All that belongs in the answer is the lines from the one containing "(213, 77) = (255, 150): white" to the end of the listing below, copied exactly, pictures excluded.

▶ **Supplied information**:
***

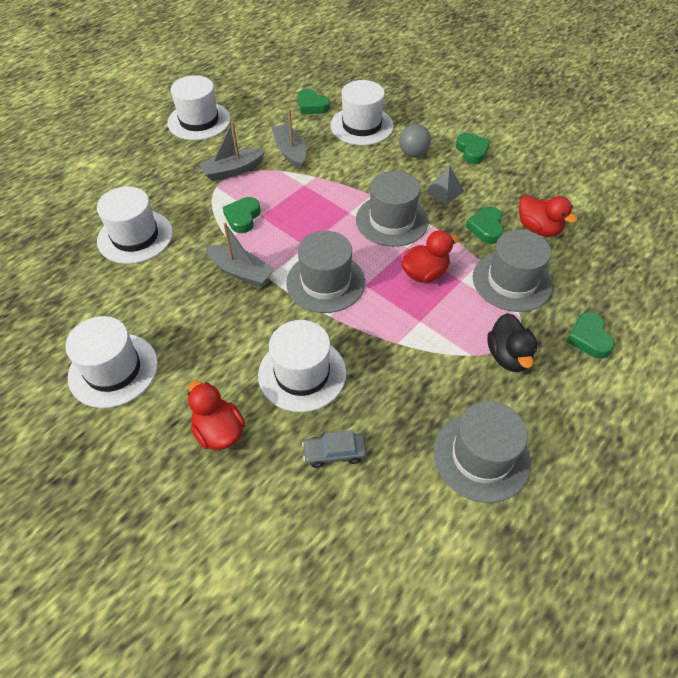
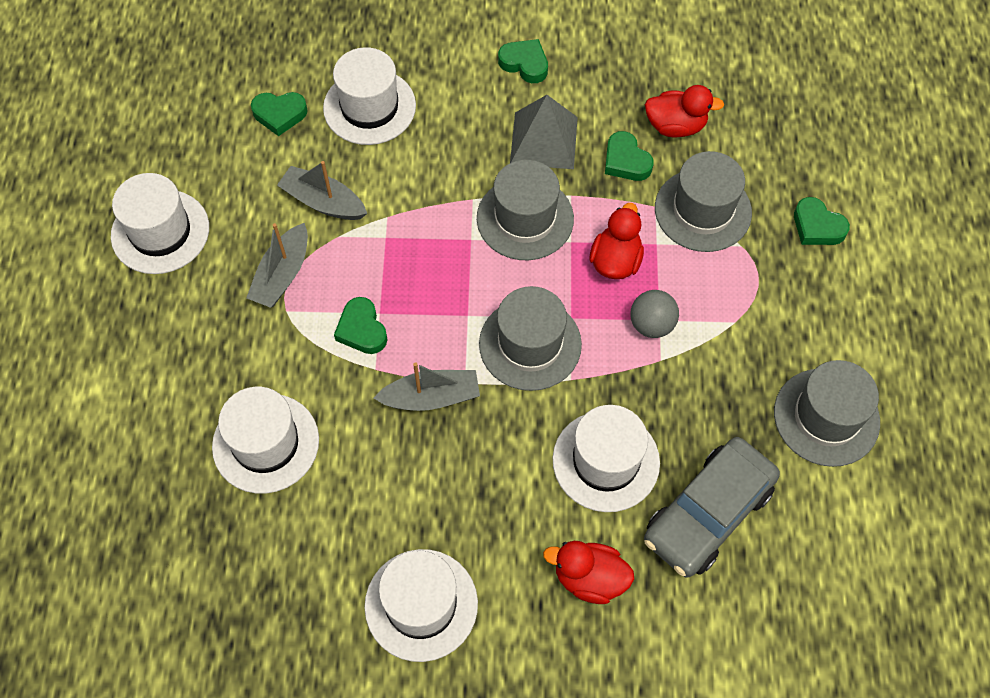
camera: 40 degrees left, 10 degrees up
(334, 453) = (708, 514): grey car -> grey car, size x2.13
(413, 153) = (465, 110): grey ball -> grey ball (651, 324)
(444, 191) = (544, 140): grey pyramid -> grey pyramid, size x1.69
(508, 356) = (767, 299): black duck -> none

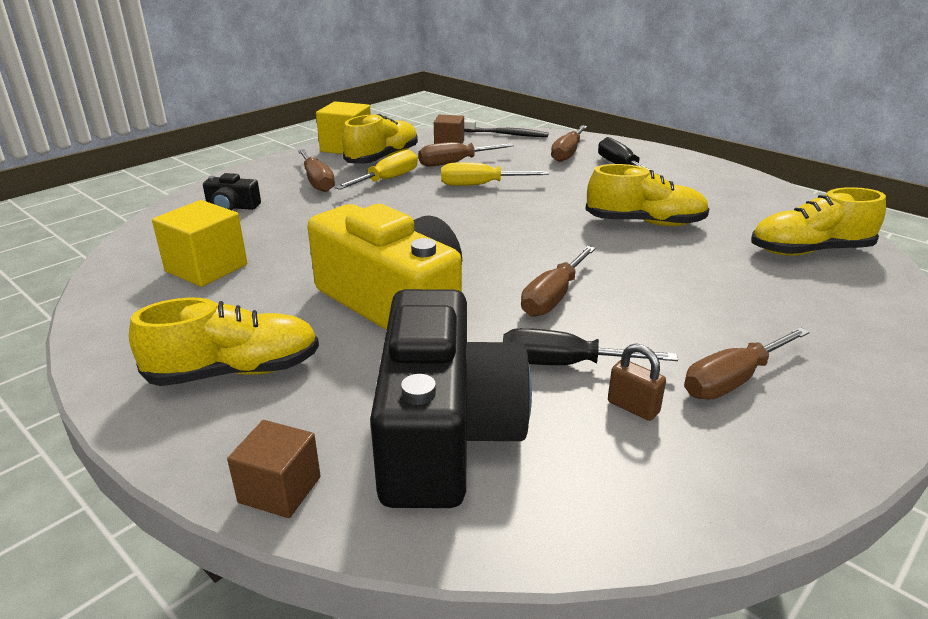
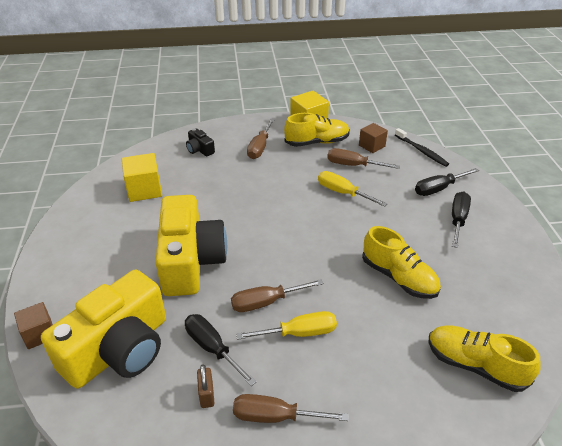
camera: 40 degrees right, 10 degrees up
(235, 371) = (89, 262): yellow shoe -> none
(387, 180) = (297, 163): yellow screwdriver -> yellow screwdriver (299, 333)
(444, 432) = (119, 349): black camera -> yellow camera
(567, 153) = (438, 189): brown screwdriver -> black screwdriver

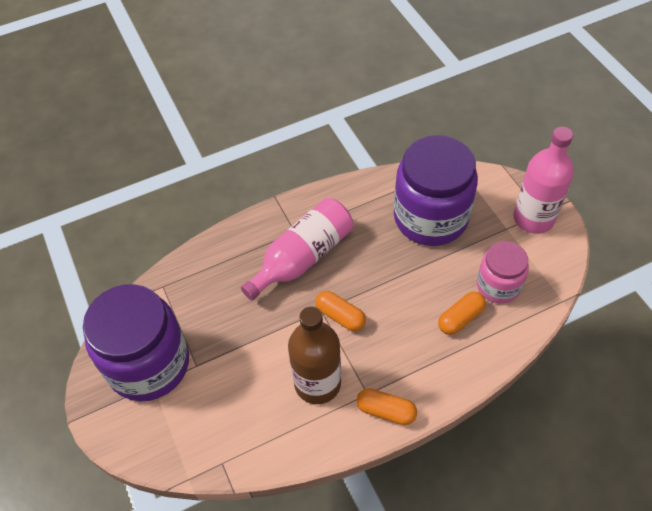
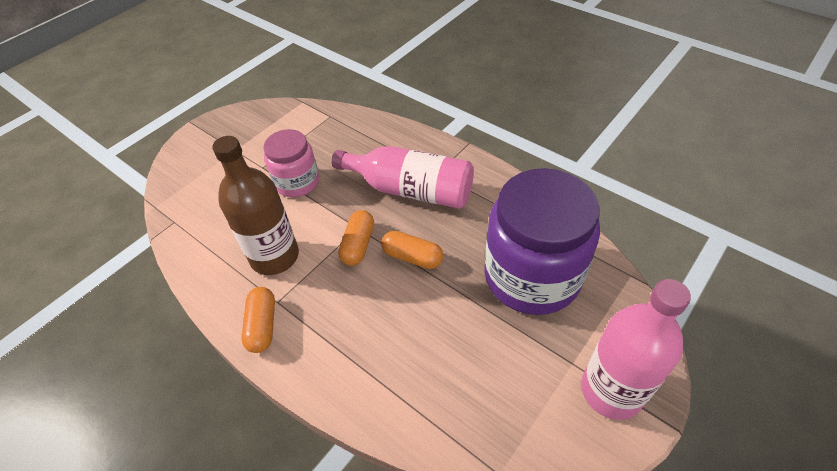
camera: 65 degrees right, 5 degrees down
(148, 364) = (252, 139): purple jar -> none
(460, 318) = (409, 356): orange capsule -> orange capsule (412, 257)
(498, 285) = (478, 382): pink jar -> pink jar (297, 182)

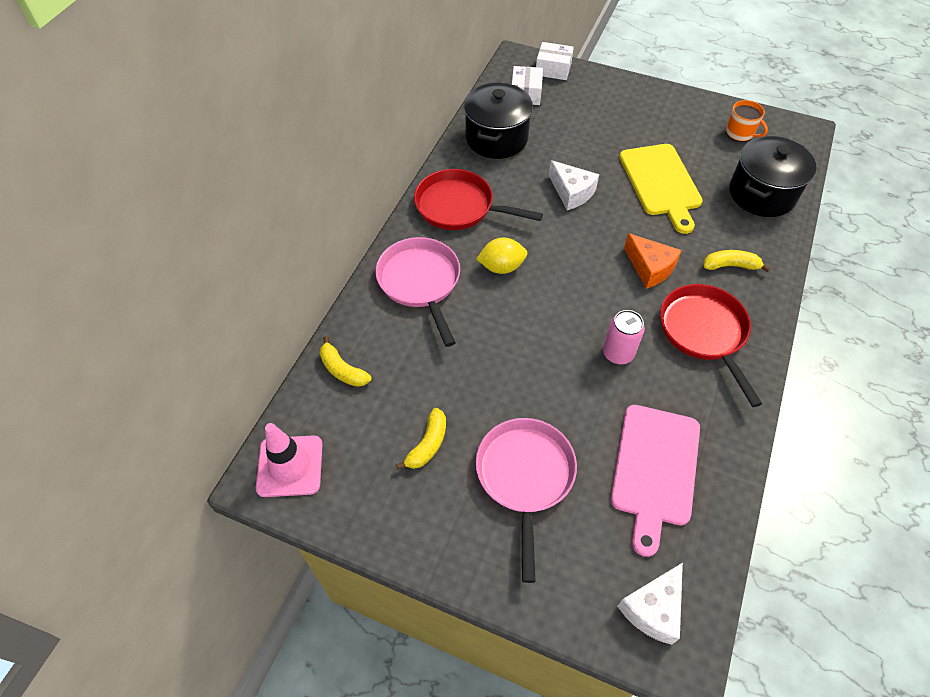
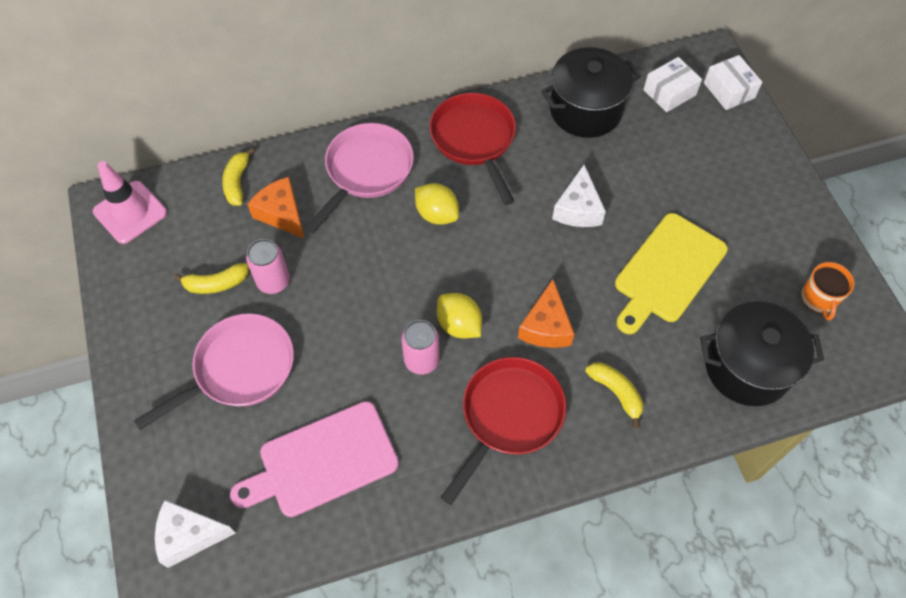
camera: 50 degrees right, 5 degrees up
(404, 359) = (281, 214): none -> orange cheese
(463, 403) = (273, 281): none -> pink can
(607, 313) = (459, 325): none -> yellow lemon

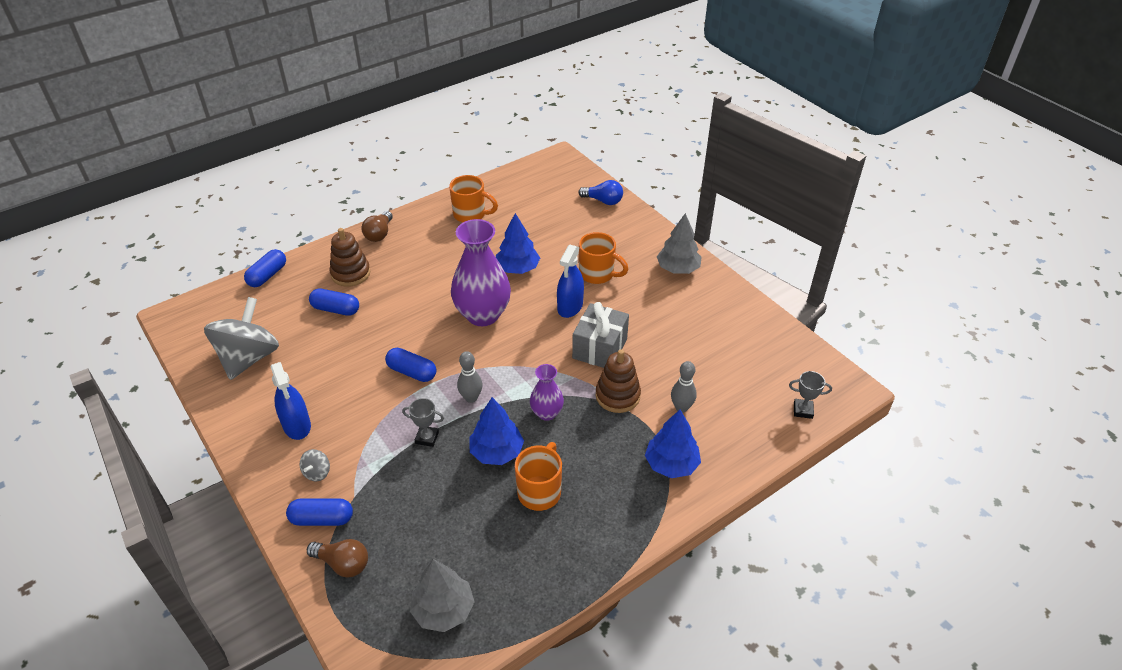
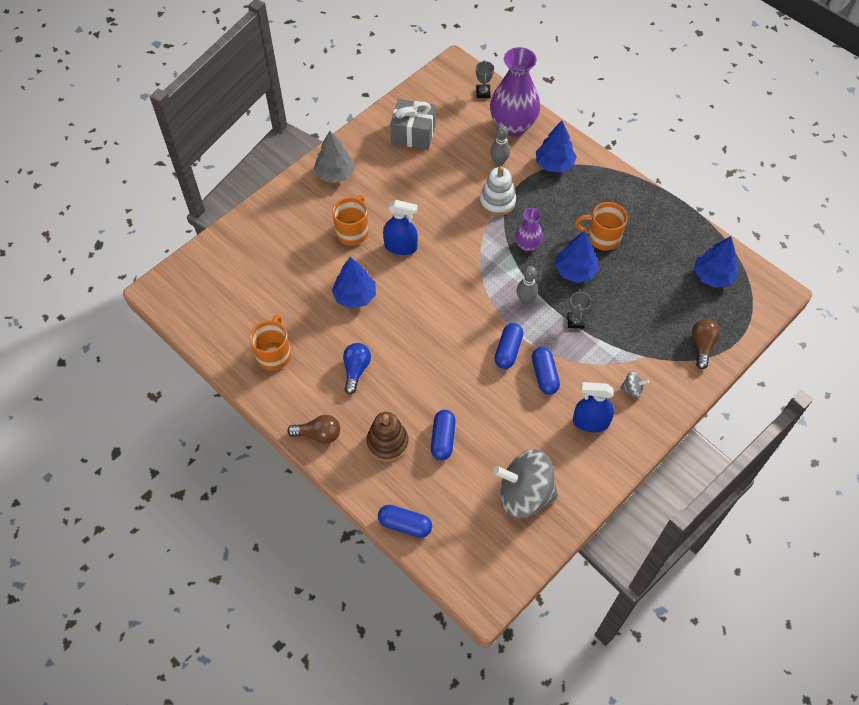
camera: 100 degrees left, 15 degrees up
(297, 425) = (590, 422): blue spray bottle -> blue spray bottle turned 135 degrees counterclockwise
(322, 519) = (671, 372): blue capsule -> blue capsule (544, 375)
(443, 609) = (712, 276): grey tree -> blue tree
(483, 315) = (424, 312): purple vase -> purple vase (512, 126)
(599, 348) = (448, 219): grey gift -> grey gift (413, 134)
(603, 201) = (237, 240): blue light bulb -> blue light bulb (356, 370)
(617, 396) = (497, 202): brown stacking toy -> white stacking toy

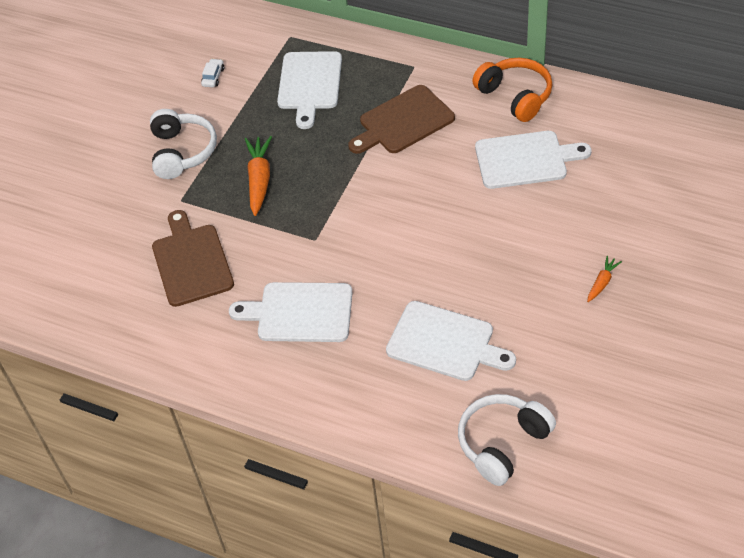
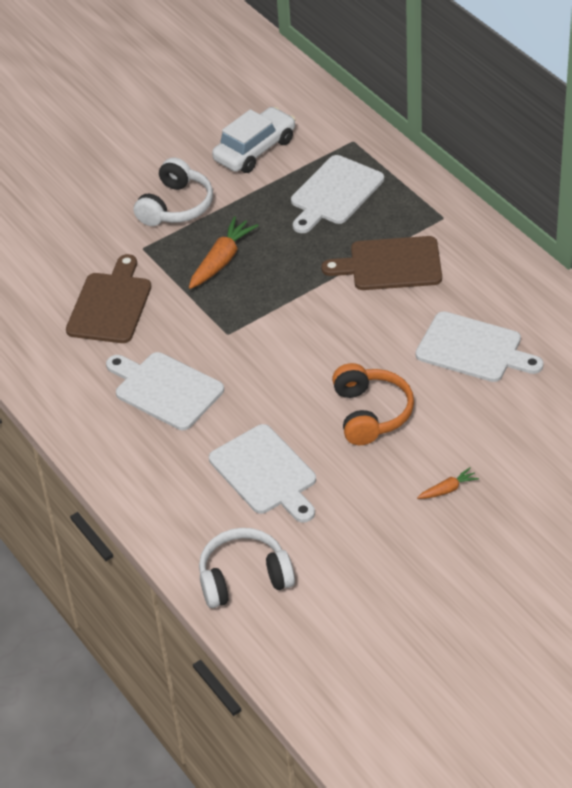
camera: 30 degrees right, 5 degrees down
(213, 77) = (255, 150): white car -> white car, size x2.35
(515, 96) = (515, 286): orange headphones -> orange headphones (370, 413)

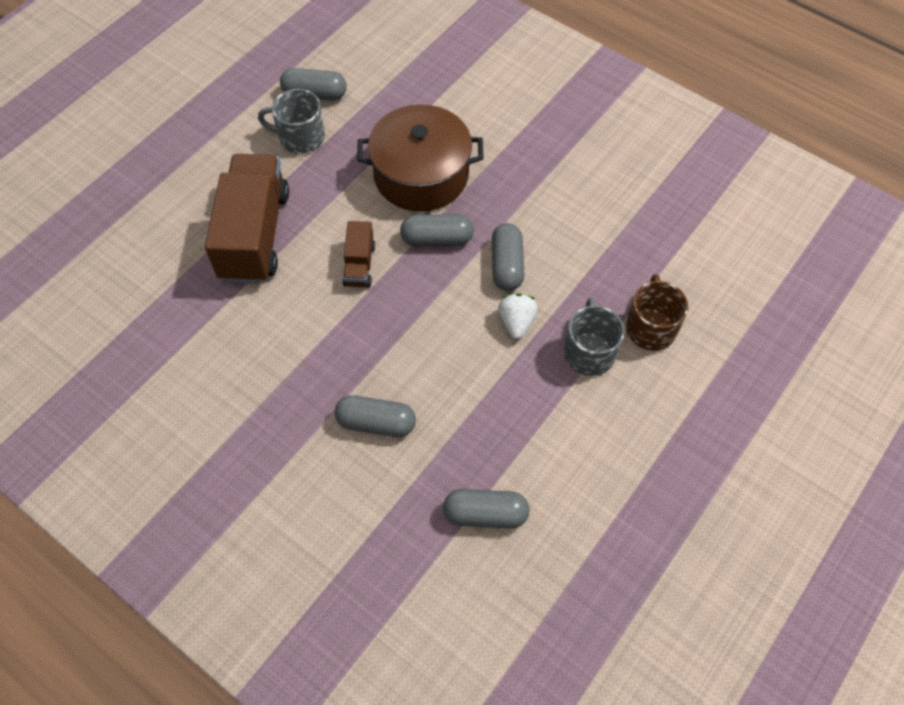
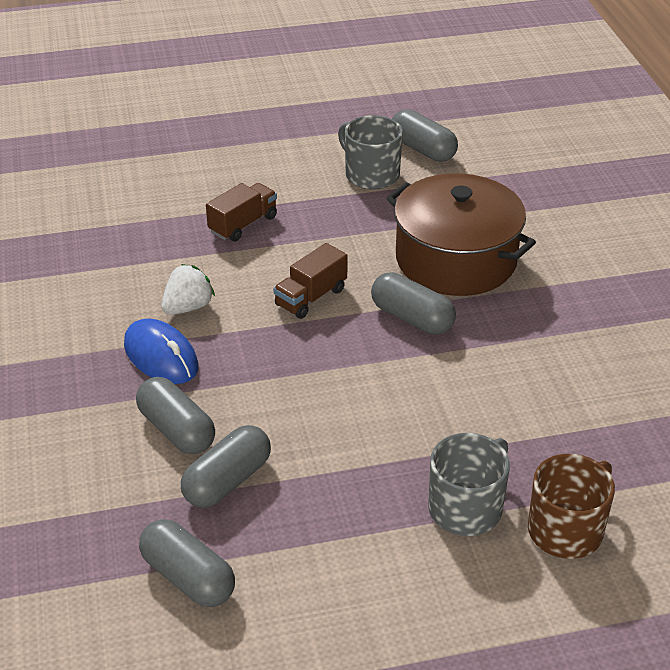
camera: 40 degrees right, 20 degrees down
(255, 235) = (243, 224): brown truck -> brown truck, size x0.47
(309, 377) = (161, 356): none -> blue mouse
(506, 265) = (461, 379): grey capsule -> grey capsule (227, 481)
(516, 322) = (414, 433): white strawberry -> white strawberry (188, 307)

***

▶ **Task output**:
(213, 77) = (255, 150): white car -> white car, size x2.35
(515, 96) = (515, 286): orange headphones -> orange headphones (370, 413)

camera: 40 degrees right, 20 degrees down
(255, 235) = (243, 224): brown truck -> brown truck, size x0.47
(309, 377) = (161, 356): none -> blue mouse
(506, 265) = (461, 379): grey capsule -> grey capsule (227, 481)
(516, 322) = (414, 433): white strawberry -> white strawberry (188, 307)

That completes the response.